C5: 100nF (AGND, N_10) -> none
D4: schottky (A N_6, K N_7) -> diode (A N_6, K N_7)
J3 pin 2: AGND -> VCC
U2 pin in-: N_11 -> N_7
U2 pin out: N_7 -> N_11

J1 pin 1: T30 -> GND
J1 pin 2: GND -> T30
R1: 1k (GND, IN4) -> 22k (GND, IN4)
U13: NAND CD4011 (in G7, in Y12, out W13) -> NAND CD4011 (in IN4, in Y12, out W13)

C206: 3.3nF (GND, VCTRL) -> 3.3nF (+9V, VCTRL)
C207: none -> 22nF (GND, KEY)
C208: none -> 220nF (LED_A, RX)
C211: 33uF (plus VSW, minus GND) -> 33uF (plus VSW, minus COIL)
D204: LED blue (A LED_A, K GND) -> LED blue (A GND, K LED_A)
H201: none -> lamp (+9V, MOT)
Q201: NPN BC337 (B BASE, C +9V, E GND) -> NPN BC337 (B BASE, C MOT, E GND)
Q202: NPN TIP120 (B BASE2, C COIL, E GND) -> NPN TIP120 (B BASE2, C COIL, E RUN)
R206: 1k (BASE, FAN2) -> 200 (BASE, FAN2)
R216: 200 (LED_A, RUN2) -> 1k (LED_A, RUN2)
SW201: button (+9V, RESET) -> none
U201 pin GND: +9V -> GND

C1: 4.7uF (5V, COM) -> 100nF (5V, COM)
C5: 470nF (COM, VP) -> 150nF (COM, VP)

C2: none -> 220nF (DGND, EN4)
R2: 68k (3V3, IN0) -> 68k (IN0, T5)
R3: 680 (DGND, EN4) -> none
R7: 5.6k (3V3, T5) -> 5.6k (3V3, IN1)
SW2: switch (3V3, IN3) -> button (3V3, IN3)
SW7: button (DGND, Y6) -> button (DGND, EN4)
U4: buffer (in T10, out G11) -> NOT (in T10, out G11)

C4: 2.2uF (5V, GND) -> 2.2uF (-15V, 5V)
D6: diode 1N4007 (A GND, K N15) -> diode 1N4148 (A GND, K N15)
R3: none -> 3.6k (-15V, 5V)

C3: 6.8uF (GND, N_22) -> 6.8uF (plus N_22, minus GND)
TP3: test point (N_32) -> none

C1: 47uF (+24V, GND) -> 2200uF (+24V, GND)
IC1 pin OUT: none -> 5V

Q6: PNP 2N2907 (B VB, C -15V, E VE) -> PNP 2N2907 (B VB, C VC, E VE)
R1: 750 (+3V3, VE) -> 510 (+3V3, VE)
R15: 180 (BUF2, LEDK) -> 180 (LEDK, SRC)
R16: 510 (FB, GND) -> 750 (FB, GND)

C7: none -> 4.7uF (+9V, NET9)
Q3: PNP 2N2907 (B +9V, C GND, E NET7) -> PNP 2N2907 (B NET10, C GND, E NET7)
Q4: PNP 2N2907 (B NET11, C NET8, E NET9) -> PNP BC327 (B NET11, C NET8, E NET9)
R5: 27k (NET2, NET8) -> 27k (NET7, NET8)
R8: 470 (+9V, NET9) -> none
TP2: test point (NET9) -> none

----

> _TASK GOAL_
Check every line above for the string "test" and copy those that have it.

> _EXPECTED ANSWER_
TP3: test point (N_32) -> none
TP2: test point (NET9) -> none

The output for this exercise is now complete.